» What you have to do
List every line in the material below that contains the string "kern".
********************
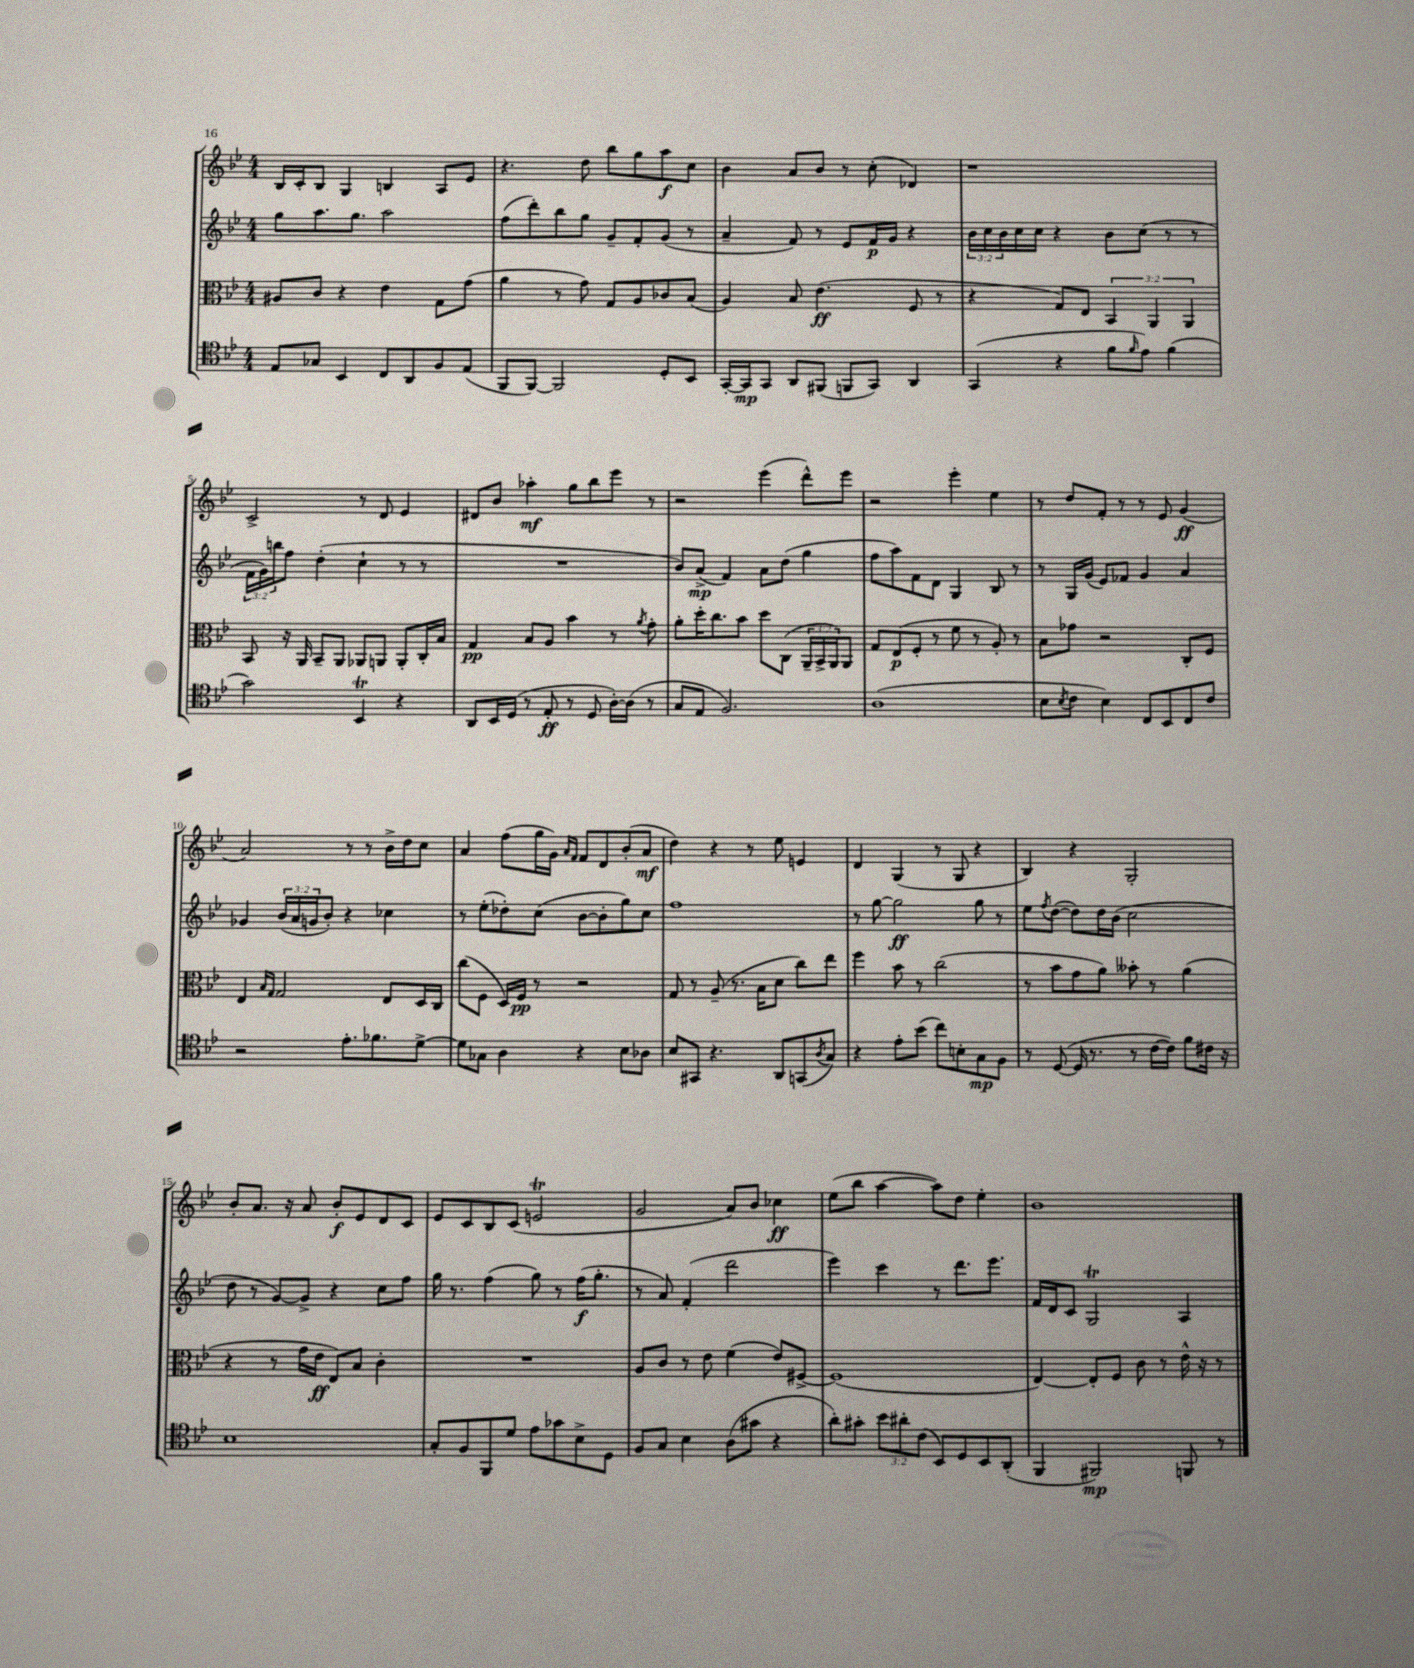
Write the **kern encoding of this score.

**kern	**kern	**kern	**kern
*staff4	*staff3	*staff2	*staff1
*clefC4	*clefC3	*clefG2	*clefG2
*k[b-e-]	*k[b-e-]	*k[b-e-]	*k[b-e-]
*M4/4	*M4/4	*M4/4	*M4/4
8E-	8A#	8gg	16B-
.	.	.	16c'
8G-	8c	8.aa	8B-
4BB-	4r	.	4G
.	.	8.gg	.
8C	4e-	2aa	4B
8AA	.	.	.
8F	8G	.	8A
(8E-	(8g	.	8e-
=	=	=	=
8FF	4a	(8ff	4.r
[8FF)	.	8ddd')	.
2FF]	8r	8bb-	.
.	8g)	8gg	8dd
.	8G	8g~	8bb-
.	8A	8f'	8gg
8D'	8c-	(8g	8aa
8BB-	(8B-	8r	8cc
=	=	=	=
[16GG'	4A)	4a~	4b-
16GG]	.	.	.
8GG	.	.	.
8AA	8B-	8f)	8a
(8FF#	(4.e-	8r	8b-
8FF	.	8e-	8r
8GG)	.	16f	(8cc'
.	.	16g	.
4AA	8F	4r	4d-)
.	8r	.	.
=	=	=	=
(4GG	4r	24b-	1r
.	.	24cc	.
.	.	24b-	.
.	.	16cc	.
.	.	16cc	.
4r	8G)	4r	.
.	8E-	.	.
8f	6BB-	8b-	.
16qqf	.	.	.
8e-)	.	(8cc	.
.	6AA	.	.
(4f	.	8r	.
.	6AA	.	.
.	.	8r	.
=	=	=	=
2g)	8BB-	24f	2c^
.	.	24g)	.
.	.	24bb	.
.	16r	8ff	.
.	16AA	.	.
.	8BB-~	(4dd'	.
.	8AA	.	.
4BB-	8AA-	4cc`	8r
.	8AA	.	8d
4r	8AA'	8r	4e-
.	16C'	8r	.
.	16B-	.	.
=	=	=	=
8AA	4G	1r	8d#
16BB-	.	.	8b-
(16D	.	.	.
8r	8B-	.	4aa-'
8E-'	8A	.	.
8r	4b-	.	8gg
8D	.	.	8bb-
[16A')	8r	.	8eee-
(16A]	.	.	.
.	8qa	.	.
8r	8g'	.	8r
=	=	=	=
8G	8a'	8b-)	2r
8E-	16dd'	(8a^	.
.	8.cc	.	.
2.F)	.	4f)	.
.	8b-	.	.
.	8dd	8a	(4eee-
.	(8C	(8dd	.
.	24AA~	4gg	8ddd^^)
.	24BB-^	.	.
.	24AA)	.	.
.	8AA	.	8eee-
=	=	=	=
(1A	8G	8ff	2r
.	(8E-	8aa)	.
.	8F'	8f	.
.	8r	8d	.
.	8f	4G	4eee-'
.	8r	.	.
.	8A')	8B-	4ee-
.	8r	8r	.
=	=	=	=
8B-	8B-	8r	8r
8qB-	.	.	.
8c	8g-	16G	8dd
.	.	(16g	.
4B-)	2r	8e-)	8f'
.	.	8f-	8r
8C	.	4g	8r
8BB-	.	.	8e-
8C	8C'	4a	(4g
8c	8F	.	.
=	=	=	=
2r	4E-	4g-	2a)
.	16qqB-	.	.
.	16qqG	.	.
.	2G	(24b-	.
.	.	24a	.
.	.	24g	.
.	.	8b-')	.
8.e-'	.	4r	8r
.	.	.	8r
8.f-	.	.	.
.	8E-	4cc-	16b-^
.	.	.	16dd
[8d^	16D	.	8cc
.	16C	.	.
=	=	=	=
8d]	(8cc	8r	4a
8G-	8F	(8ee-'	.
4A	16D)	8dd-')	(8ff
.	16F	.	.
.	8r	(8cc	16gg
.	.	.	16g)
.	.	.	16qqa
.	.	.	16qqf
4r	2r	[8b-	8f
.	.	8b-']	8d
8B-	.	8gg)	(8b-'
8A-	.	8cc	8a
=	=	=	=
8B-	8G	1ff	4dd)
8GG#	8r	.	.
4.r	(8A~	.	4r
.	8.r	.	.
.	.	.	8r
.	16B-	.	.
8AA	8d	.	8ee-
(8GG	8cc)	.	4e
8qA	.	.	.
8G)	8ee-	.	.
=	=	=	=
4r	4ff	8r	4d
.	.	[8gg	.
8e-'	8b-	2gg]	(4G
(8b-	8r	.	.
8cc)	(2cc	.	8r
8B'	.	.	8G
8G	.	8gg	4r
8F	.	8r	.
=	=	=	=
8r	8r	8ee-	4B-)
.	.	8qff	.
([8D	8b-	([8dd	.
16D]	8g	8dd])	4r
8.r	.	.	.
.	8a)	16dd	.
.	.	(16b-	.
8r	8b--'	2cc	2G'
[16c	8r	.	.
16c])	.	.	.
8f	(4a	.	.
16c#	.	.	.
16r	.	.	.
=	=	=	=
1B-	4r	8dd	8b-'
.	.	8r	8.a
.	8r	[8g)	.
.	.	.	16r
.	16g	8g^]	8a
.	16e-	.	.
.	8E-)	4r	8b-'
.	8B-	.	8e-
.	4c'	8cc	8d
.	.	8ff	8c
=	=	=	=
8G'	1r	16gg	8e-
.	.	8.r	.
8F	.	.	8c
8FF	.	(4ff	8B-
8d	.	.	(8c
8e-	.	8gg)	2e
8g-	.	8r	.
8B-^	.	(16ff	.
.	.	8.gg'	.
8D	.	.	.
=	=	=	=
8F	8A	8r	2g
8G	8c	8a)	.
4B-	8r	(4f'	.
.	8e-	.	.
(8A	(4f	2ddd	8a)
8g#	.	.	8b-
4r	8e-)	.	4cc-
.	[8F#^	.	.
=	=	=	=
8a')	(1F#]	4eee-)	(8ee-
8g#'	.	.	8bb-
12b-	.	4ccc	[4aa
12a#'	.	.	.
(12c	.	.	.
8BB-)	.	8r	8aa])
8D	.	8.ddd	8dd
8BB-	.	.	4ee-'
.	.	8.eee-	.
(8AA'	.	.	.
=	=	=	=
4FF	[4E-)	16f	1b-
.	.	16d	.
.	.	8c	.
2FF#)	8E-']	2G	.
.	8F	.	.
.	8c	.	.
.	8r	.	.
8FF	16e-^^	4A	.
.	16r	.	.
8r	8r	.	.
==	==	==	==
*-	*-	*-	*-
********************
» Task output
Write the **kern encoding of this score.
**kern	**kern	**kern	**kern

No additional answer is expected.